→ WORK REQUEST:
Search the data for the word "schottky". Reproduce every line where it is found.

→ INPUT DATA:
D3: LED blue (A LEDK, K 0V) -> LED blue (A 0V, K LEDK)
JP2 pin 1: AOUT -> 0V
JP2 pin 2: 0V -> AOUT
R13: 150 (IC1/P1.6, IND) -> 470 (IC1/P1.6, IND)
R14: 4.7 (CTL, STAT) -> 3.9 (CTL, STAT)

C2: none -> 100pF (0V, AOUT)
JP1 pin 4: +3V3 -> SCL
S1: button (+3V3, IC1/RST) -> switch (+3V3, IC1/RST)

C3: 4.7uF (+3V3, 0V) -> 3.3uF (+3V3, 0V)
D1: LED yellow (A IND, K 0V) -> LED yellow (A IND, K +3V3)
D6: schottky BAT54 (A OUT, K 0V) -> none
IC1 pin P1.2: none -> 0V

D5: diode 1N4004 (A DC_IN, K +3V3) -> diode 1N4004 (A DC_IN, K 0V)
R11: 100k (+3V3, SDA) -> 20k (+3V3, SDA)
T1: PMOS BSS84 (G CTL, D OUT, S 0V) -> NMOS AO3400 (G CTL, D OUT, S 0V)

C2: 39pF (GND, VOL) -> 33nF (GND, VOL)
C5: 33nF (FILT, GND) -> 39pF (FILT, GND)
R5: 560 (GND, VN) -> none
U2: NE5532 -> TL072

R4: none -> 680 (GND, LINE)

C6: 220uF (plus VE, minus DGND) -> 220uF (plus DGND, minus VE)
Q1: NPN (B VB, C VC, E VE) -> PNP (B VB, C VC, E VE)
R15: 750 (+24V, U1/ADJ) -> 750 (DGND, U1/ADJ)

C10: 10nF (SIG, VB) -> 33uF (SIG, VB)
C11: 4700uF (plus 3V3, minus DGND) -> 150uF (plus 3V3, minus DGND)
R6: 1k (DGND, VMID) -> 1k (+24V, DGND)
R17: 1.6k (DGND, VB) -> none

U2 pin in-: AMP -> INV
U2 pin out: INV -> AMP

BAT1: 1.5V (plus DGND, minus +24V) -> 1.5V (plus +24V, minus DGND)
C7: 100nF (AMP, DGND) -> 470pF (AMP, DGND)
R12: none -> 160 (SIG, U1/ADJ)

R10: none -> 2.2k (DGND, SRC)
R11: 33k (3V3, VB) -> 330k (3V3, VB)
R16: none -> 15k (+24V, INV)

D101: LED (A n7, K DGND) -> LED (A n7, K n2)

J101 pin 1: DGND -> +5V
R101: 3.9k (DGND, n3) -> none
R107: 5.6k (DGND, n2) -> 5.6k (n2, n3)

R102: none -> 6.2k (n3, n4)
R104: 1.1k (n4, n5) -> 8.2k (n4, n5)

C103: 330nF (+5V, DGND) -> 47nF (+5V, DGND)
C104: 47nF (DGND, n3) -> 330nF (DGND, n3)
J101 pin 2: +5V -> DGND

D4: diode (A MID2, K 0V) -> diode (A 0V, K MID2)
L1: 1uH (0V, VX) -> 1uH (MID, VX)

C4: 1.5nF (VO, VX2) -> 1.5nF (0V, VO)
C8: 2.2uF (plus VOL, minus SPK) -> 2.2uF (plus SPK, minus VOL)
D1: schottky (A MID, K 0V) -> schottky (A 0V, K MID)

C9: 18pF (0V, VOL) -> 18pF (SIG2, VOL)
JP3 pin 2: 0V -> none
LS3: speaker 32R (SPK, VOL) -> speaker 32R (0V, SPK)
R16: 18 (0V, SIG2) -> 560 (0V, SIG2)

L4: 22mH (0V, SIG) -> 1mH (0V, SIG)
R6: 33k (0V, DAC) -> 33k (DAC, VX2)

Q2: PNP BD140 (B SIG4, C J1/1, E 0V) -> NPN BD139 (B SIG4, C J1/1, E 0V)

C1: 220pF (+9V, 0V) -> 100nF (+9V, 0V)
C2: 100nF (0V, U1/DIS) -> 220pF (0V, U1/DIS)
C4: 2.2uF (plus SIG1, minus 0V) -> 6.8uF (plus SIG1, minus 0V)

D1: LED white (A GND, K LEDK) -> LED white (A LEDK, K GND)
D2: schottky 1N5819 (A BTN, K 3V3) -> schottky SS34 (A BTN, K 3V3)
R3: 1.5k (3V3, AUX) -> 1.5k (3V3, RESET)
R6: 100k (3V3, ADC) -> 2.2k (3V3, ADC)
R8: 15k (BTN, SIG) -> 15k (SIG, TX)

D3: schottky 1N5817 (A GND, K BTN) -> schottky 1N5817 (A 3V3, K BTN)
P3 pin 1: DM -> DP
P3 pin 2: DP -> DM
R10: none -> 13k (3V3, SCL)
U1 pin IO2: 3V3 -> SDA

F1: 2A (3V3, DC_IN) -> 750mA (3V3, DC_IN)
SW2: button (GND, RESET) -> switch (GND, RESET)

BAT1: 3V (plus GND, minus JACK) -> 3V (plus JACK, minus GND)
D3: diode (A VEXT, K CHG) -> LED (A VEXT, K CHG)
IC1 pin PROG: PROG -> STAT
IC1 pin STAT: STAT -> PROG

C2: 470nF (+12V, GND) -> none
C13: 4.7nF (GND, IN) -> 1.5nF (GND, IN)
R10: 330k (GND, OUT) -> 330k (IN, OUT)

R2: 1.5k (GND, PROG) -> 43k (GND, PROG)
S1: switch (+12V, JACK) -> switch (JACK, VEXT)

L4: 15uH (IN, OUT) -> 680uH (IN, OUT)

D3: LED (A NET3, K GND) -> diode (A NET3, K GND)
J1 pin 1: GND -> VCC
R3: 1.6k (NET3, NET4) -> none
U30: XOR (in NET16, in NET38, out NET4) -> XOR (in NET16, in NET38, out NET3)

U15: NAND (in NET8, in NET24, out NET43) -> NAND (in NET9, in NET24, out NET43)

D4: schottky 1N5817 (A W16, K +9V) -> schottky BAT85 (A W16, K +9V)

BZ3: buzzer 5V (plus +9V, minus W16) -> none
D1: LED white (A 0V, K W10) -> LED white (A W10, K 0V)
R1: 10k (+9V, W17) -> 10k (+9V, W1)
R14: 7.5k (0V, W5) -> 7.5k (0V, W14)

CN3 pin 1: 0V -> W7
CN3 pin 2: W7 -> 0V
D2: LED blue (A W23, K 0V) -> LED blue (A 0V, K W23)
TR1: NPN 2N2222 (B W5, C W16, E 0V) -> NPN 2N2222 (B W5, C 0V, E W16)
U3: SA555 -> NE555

→ OUTPUT OF THE TASK:
D6: schottky BAT54 (A OUT, K 0V) -> none
D1: schottky (A MID, K 0V) -> schottky (A 0V, K MID)
D2: schottky 1N5819 (A BTN, K 3V3) -> schottky SS34 (A BTN, K 3V3)
D3: schottky 1N5817 (A GND, K BTN) -> schottky 1N5817 (A 3V3, K BTN)
D4: schottky 1N5817 (A W16, K +9V) -> schottky BAT85 (A W16, K +9V)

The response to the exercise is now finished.